_Exercise prompt_. Leave out the pictures and reproduce all of the data exactly.

Spatial edit records
------

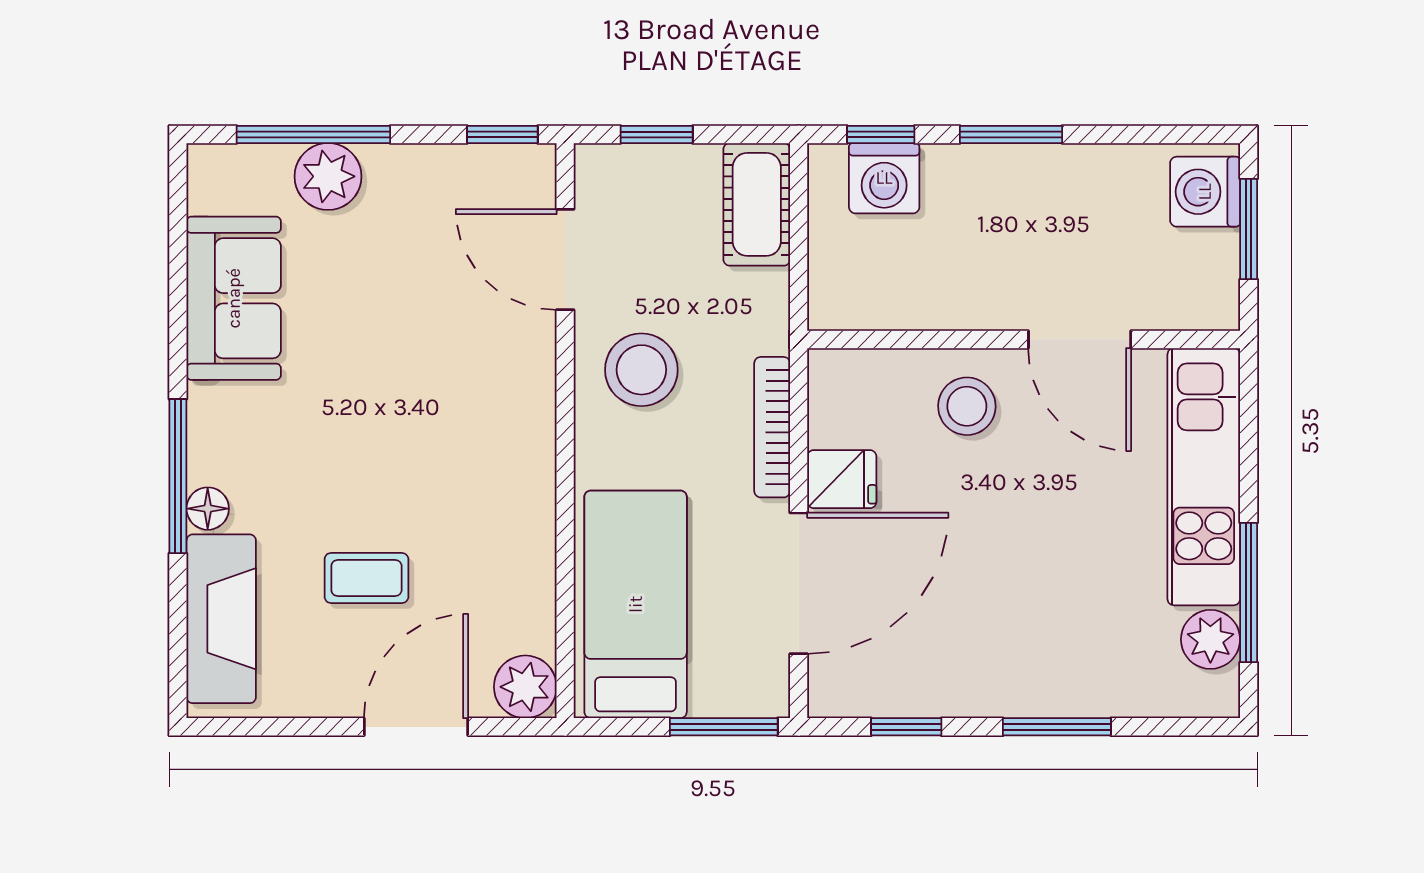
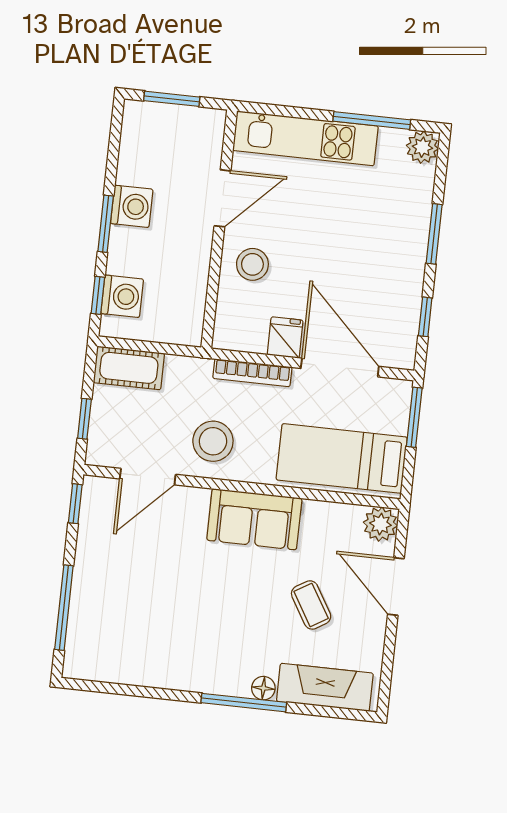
plant: (328, 176) -> (88, 602), removed
washing machine: (1205, 192) -> (132, 206), moved, turned -90
sofa: (234, 298) -> (254, 519), moved, turned 180
coffee table: (366, 578) -> (311, 605), turned -31
plant: (1210, 639) -> (422, 147), moved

------

_Exercise output_.
plant: (328, 176) -> (88, 602), removed
washing machine: (1205, 192) -> (132, 206), moved, turned -90
sofa: (234, 298) -> (254, 519), moved, turned 180
coffee table: (366, 578) -> (311, 605), turned -31
plant: (1210, 639) -> (422, 147), moved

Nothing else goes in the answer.